● **The problem**:
In the entries that follow, the first line to write out is the one containing "turquoise sikenodu", and the last is the one containing "pos2: [255, 511]". Reproduce that stretch exactly, with nothing before or after it.

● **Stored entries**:
[Start of Attachment]
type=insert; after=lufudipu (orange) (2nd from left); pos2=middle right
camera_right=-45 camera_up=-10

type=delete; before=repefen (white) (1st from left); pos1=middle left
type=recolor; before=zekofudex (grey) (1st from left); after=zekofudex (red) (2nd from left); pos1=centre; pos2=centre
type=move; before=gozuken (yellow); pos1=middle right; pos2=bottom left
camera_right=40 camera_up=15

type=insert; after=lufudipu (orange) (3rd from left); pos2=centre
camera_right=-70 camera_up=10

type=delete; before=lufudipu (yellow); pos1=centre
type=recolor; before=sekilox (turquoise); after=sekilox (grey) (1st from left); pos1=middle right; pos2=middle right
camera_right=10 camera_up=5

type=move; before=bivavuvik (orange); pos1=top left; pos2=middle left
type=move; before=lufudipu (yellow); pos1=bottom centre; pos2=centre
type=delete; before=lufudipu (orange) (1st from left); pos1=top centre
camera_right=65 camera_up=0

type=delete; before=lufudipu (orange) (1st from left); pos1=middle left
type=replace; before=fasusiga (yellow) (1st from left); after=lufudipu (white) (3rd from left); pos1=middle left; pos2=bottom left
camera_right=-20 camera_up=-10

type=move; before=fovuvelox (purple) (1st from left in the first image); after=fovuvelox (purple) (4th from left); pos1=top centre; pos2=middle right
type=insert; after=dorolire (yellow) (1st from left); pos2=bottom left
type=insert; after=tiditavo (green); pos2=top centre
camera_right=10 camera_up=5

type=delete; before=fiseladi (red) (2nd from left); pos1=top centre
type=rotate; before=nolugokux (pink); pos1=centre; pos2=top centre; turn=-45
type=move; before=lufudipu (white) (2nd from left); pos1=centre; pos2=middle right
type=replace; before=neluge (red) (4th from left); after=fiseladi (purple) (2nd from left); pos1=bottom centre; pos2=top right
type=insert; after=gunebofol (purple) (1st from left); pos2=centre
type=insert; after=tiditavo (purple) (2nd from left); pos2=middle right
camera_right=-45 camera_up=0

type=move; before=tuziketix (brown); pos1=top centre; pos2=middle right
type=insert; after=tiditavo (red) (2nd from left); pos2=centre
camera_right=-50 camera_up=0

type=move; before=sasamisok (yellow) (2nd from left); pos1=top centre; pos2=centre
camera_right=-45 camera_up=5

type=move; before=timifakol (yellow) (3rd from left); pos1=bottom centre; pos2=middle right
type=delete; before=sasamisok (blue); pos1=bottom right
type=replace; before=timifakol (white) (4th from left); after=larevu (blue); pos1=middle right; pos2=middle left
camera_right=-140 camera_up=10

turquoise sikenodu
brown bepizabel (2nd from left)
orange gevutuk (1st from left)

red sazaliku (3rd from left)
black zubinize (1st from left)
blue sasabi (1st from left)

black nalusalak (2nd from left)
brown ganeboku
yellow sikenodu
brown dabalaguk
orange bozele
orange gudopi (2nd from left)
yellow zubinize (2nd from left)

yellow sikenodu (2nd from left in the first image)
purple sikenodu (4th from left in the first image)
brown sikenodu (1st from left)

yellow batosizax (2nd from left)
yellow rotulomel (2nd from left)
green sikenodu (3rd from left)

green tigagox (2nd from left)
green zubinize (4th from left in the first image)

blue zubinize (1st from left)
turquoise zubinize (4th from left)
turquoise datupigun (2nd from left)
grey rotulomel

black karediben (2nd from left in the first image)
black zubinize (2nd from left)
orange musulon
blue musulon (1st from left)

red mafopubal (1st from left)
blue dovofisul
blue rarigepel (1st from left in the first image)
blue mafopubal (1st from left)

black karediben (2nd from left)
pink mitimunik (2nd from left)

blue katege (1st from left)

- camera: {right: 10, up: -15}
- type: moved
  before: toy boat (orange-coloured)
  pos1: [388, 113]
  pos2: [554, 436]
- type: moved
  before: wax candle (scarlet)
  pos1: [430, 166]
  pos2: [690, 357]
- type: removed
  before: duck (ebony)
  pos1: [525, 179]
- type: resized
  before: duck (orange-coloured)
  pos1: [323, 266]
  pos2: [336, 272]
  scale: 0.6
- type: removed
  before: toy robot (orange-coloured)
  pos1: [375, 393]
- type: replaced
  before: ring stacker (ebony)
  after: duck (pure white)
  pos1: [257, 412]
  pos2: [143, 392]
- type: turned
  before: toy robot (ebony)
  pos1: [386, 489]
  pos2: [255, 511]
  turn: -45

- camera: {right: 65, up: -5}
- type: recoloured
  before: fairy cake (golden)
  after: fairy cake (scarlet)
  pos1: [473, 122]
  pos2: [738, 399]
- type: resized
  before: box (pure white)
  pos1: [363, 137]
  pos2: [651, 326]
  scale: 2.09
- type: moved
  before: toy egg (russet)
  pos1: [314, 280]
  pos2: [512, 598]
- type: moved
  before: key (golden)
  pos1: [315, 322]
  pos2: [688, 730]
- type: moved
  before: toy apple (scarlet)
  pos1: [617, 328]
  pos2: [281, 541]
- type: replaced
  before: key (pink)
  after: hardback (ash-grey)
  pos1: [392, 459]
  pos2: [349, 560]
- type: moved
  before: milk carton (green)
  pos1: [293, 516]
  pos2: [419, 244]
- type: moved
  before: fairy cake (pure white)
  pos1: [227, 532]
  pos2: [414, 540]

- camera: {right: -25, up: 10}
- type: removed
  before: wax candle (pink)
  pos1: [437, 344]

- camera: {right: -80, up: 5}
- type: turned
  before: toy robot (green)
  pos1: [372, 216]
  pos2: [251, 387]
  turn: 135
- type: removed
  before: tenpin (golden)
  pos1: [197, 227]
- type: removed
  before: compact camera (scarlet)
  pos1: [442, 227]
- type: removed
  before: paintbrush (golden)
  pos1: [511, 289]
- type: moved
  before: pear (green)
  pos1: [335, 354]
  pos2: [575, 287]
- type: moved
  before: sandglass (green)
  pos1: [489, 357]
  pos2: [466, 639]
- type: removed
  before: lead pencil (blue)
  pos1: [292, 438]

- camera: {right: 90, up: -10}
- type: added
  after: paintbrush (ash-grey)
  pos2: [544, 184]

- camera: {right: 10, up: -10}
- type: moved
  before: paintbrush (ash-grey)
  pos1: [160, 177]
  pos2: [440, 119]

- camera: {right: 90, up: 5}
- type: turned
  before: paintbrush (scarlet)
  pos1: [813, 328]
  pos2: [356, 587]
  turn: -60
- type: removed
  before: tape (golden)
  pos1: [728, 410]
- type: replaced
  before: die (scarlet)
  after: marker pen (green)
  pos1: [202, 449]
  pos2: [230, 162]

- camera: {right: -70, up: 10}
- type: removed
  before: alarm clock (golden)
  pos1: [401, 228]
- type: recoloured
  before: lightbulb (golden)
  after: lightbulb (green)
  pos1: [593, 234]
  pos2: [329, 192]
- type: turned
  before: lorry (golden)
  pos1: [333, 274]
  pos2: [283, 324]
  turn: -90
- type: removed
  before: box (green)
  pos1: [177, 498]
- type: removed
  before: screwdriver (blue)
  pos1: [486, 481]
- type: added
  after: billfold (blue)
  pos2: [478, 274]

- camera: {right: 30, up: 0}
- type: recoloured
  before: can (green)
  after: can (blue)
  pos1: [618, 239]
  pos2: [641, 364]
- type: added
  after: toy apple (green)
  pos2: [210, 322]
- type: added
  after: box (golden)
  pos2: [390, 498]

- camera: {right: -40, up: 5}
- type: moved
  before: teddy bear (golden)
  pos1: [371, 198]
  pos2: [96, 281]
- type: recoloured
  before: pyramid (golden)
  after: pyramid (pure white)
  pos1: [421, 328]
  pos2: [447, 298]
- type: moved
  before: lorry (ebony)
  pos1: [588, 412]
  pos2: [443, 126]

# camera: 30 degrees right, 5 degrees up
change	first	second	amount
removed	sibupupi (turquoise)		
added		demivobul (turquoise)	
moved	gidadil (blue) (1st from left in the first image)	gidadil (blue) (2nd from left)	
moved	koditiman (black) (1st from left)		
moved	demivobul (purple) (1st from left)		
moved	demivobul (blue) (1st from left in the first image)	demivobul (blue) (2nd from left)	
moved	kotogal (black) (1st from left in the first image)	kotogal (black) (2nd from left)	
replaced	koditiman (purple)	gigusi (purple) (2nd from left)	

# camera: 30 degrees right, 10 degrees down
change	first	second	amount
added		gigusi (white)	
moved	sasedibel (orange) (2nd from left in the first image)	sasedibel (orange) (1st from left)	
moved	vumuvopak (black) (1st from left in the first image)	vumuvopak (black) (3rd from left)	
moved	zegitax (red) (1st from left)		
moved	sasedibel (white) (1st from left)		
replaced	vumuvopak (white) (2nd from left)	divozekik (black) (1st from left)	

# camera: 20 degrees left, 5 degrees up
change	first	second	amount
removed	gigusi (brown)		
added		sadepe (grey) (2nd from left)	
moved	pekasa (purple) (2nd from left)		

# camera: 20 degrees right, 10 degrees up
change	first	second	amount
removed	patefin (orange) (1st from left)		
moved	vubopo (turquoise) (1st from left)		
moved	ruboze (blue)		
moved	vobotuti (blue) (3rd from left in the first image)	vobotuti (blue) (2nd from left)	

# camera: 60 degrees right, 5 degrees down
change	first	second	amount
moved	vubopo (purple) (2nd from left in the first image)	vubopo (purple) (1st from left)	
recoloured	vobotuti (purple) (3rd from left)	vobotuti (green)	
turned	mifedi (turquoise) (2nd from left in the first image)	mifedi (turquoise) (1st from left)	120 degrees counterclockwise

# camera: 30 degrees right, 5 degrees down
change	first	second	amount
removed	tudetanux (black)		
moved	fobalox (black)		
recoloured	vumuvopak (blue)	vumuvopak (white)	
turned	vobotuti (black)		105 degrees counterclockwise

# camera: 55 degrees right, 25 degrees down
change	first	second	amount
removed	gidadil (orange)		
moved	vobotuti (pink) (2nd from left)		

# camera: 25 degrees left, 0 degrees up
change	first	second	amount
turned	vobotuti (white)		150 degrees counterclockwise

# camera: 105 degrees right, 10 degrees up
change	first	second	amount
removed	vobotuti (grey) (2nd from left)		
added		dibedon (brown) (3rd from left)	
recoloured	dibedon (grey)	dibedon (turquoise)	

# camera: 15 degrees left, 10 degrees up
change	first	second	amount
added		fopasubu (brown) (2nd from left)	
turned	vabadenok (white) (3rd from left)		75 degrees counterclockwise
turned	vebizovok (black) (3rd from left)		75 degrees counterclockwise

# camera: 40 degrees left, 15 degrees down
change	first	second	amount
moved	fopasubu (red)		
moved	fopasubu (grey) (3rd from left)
[End of Attachment]
● **Answer to the problem**:
turquoise sikenodu
brown bepizabel (2nd from left)
orange gevutuk (1st from left)

red sazaliku (3rd from left)
black zubinize (1st from left)
blue sasabi (1st from left)

black nalusalak (2nd from left)
brown ganeboku
yellow sikenodu
brown dabalaguk
orange bozele
orange gudopi (2nd from left)
yellow zubinize (2nd from left)

yellow sikenodu (2nd from left in the first image)
purple sikenodu (4th from left in the first image)
brown sikenodu (1st from left)

yellow batosizax (2nd from left)
yellow rotulomel (2nd from left)
green sikenodu (3rd from left)

green tigagox (2nd from left)
green zubinize (4th from left in the first image)

blue zubinize (1st from left)
turquoise zubinize (4th from left)
turquoise datupigun (2nd from left)
grey rotulomel

black karediben (2nd from left in the first image)
black zubinize (2nd from left)
orange musulon
blue musulon (1st from left)

red mafopubal (1st from left)
blue dovofisul
blue rarigepel (1st from left in the first image)
blue mafopubal (1st from left)

black karediben (2nd from left)
pink mitimunik (2nd from left)

blue katege (1st from left)

- camera: {right: 10, up: -15}
- type: moved
  before: toy boat (orange-coloured)
  pos1: [388, 113]
  pos2: [554, 436]
- type: moved
  before: wax candle (scarlet)
  pos1: [430, 166]
  pos2: [690, 357]
- type: removed
  before: duck (ebony)
  pos1: [525, 179]
- type: resized
  before: duck (orange-coloured)
  pos1: [323, 266]
  pos2: [336, 272]
  scale: 0.6
- type: removed
  before: toy robot (orange-coloured)
  pos1: [375, 393]
- type: replaced
  before: ring stacker (ebony)
  after: duck (pure white)
  pos1: [257, 412]
  pos2: [143, 392]
- type: turned
  before: toy robot (ebony)
  pos1: [386, 489]
  pos2: [255, 511]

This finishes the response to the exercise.